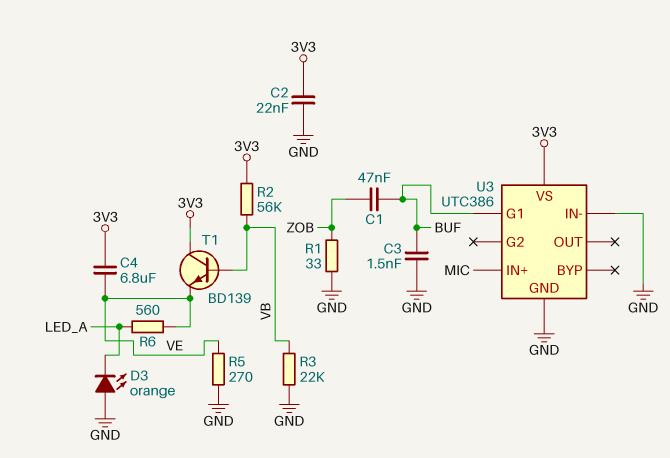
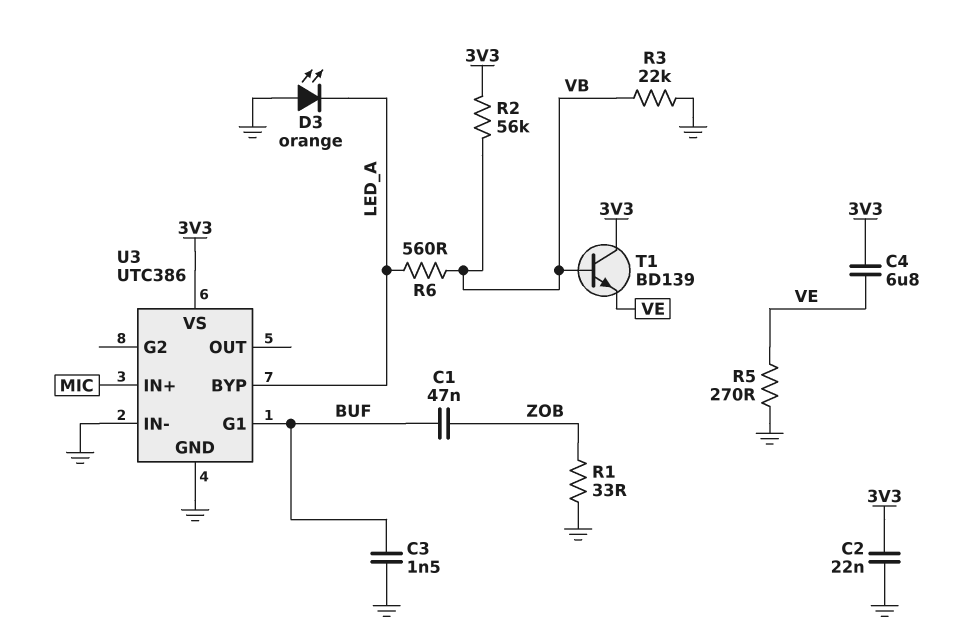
R6: 560 (LED_A, VE) -> 560 (LED_A, VB)
U3 pin BYP: none -> LED_A

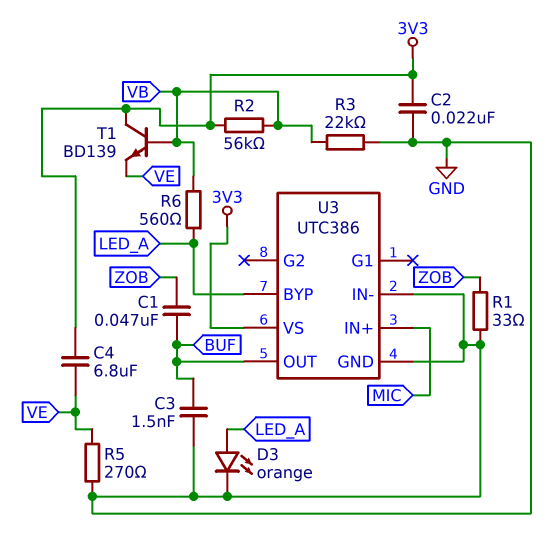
D3: LED orange (A GND, K LED_A) -> LED orange (A LED_A, K GND)
U3 pin G1: BUF -> none
U3 pin OUT: none -> BUF

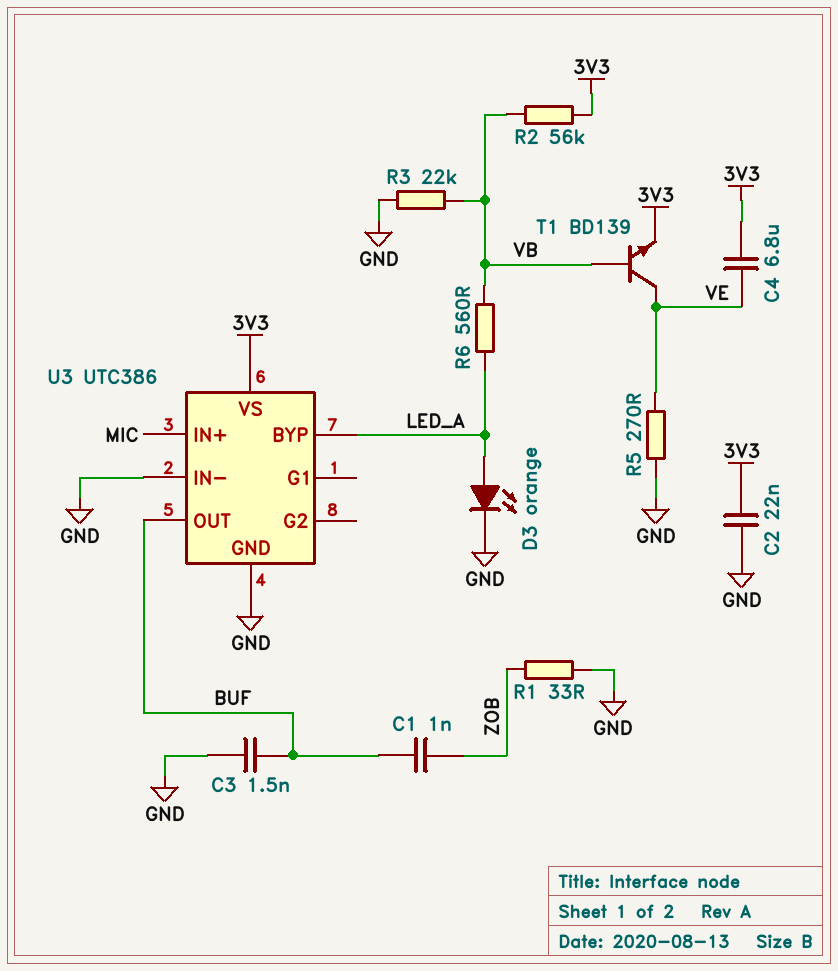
C1: 47nF (BUF, ZOB) -> 1nF (BUF, ZOB)
T1: NPN BD139 (B VB, C 3V3, E VE) -> NPN BD139 (B VB, C VE, E 3V3)

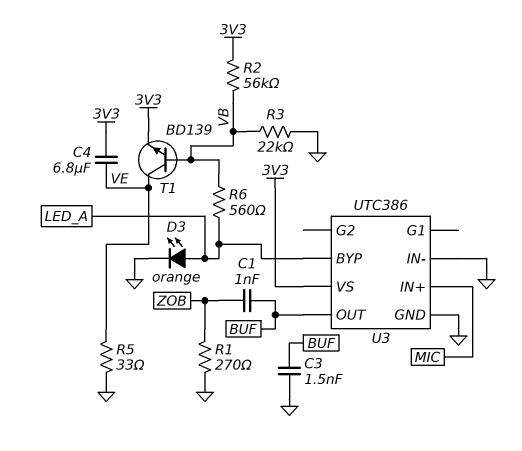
C2: 22nF (3V3, GND) -> none
R1: 33 (GND, ZOB) -> 270 (GND, ZOB)
R5: 270 (GND, VE) -> 33 (GND, VE)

What the exercise asks => In the listing, find each line with the string "none" and copy it.

Completed task =>
U3 pin BYP: none -> LED_A
U3 pin G1: BUF -> none
U3 pin OUT: none -> BUF
C2: 22nF (3V3, GND) -> none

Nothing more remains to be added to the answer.